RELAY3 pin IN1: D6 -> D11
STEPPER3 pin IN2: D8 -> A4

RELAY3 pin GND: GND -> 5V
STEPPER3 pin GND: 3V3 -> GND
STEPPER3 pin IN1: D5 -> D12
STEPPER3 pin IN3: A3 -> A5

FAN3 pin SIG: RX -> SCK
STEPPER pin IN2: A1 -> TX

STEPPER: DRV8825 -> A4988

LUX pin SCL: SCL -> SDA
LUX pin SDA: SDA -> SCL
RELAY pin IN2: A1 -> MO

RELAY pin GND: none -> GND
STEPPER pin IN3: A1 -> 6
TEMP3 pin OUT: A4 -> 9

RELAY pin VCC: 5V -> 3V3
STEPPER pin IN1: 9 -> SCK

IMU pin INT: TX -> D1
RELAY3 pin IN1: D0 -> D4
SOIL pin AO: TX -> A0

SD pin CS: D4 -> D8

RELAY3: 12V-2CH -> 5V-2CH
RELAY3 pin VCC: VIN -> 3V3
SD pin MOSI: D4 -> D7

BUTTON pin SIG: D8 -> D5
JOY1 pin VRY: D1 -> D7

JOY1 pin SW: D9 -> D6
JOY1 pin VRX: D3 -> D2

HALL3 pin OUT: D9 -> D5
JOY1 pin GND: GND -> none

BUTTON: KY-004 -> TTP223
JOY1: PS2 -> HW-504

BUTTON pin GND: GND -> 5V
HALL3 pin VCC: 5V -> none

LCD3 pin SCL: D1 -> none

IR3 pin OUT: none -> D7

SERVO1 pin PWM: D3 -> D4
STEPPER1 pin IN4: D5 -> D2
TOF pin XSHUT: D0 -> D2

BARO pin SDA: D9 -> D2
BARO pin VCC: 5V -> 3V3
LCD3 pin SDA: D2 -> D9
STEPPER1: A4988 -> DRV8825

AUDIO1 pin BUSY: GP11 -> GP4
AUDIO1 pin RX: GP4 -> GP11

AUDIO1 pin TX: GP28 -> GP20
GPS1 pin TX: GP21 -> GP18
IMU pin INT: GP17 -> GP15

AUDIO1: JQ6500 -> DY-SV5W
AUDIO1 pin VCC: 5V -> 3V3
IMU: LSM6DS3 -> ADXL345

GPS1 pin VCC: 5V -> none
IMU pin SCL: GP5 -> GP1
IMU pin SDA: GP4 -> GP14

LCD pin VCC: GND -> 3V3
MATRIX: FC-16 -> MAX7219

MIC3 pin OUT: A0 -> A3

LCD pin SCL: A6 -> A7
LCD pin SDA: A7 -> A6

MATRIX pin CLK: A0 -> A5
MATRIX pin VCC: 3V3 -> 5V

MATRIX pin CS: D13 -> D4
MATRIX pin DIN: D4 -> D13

=======

### Try it
Repeat all the lines above, keeping them exactly as they are.

### Solution to the problem
RELAY3 pin IN1: D6 -> D11
STEPPER3 pin IN2: D8 -> A4

RELAY3 pin GND: GND -> 5V
STEPPER3 pin GND: 3V3 -> GND
STEPPER3 pin IN1: D5 -> D12
STEPPER3 pin IN3: A3 -> A5

FAN3 pin SIG: RX -> SCK
STEPPER pin IN2: A1 -> TX

STEPPER: DRV8825 -> A4988

LUX pin SCL: SCL -> SDA
LUX pin SDA: SDA -> SCL
RELAY pin IN2: A1 -> MO

RELAY pin GND: none -> GND
STEPPER pin IN3: A1 -> 6
TEMP3 pin OUT: A4 -> 9

RELAY pin VCC: 5V -> 3V3
STEPPER pin IN1: 9 -> SCK

IMU pin INT: TX -> D1
RELAY3 pin IN1: D0 -> D4
SOIL pin AO: TX -> A0

SD pin CS: D4 -> D8

RELAY3: 12V-2CH -> 5V-2CH
RELAY3 pin VCC: VIN -> 3V3
SD pin MOSI: D4 -> D7

BUTTON pin SIG: D8 -> D5
JOY1 pin VRY: D1 -> D7

JOY1 pin SW: D9 -> D6
JOY1 pin VRX: D3 -> D2

HALL3 pin OUT: D9 -> D5
JOY1 pin GND: GND -> none

BUTTON: KY-004 -> TTP223
JOY1: PS2 -> HW-504

BUTTON pin GND: GND -> 5V
HALL3 pin VCC: 5V -> none

LCD3 pin SCL: D1 -> none

IR3 pin OUT: none -> D7

SERVO1 pin PWM: D3 -> D4
STEPPER1 pin IN4: D5 -> D2
TOF pin XSHUT: D0 -> D2

BARO pin SDA: D9 -> D2
BARO pin VCC: 5V -> 3V3
LCD3 pin SDA: D2 -> D9
STEPPER1: A4988 -> DRV8825

AUDIO1 pin BUSY: GP11 -> GP4
AUDIO1 pin RX: GP4 -> GP11

AUDIO1 pin TX: GP28 -> GP20
GPS1 pin TX: GP21 -> GP18
IMU pin INT: GP17 -> GP15

AUDIO1: JQ6500 -> DY-SV5W
AUDIO1 pin VCC: 5V -> 3V3
IMU: LSM6DS3 -> ADXL345

GPS1 pin VCC: 5V -> none
IMU pin SCL: GP5 -> GP1
IMU pin SDA: GP4 -> GP14

LCD pin VCC: GND -> 3V3
MATRIX: FC-16 -> MAX7219

MIC3 pin OUT: A0 -> A3

LCD pin SCL: A6 -> A7
LCD pin SDA: A7 -> A6

MATRIX pin CLK: A0 -> A5
MATRIX pin VCC: 3V3 -> 5V

MATRIX pin CS: D13 -> D4
MATRIX pin DIN: D4 -> D13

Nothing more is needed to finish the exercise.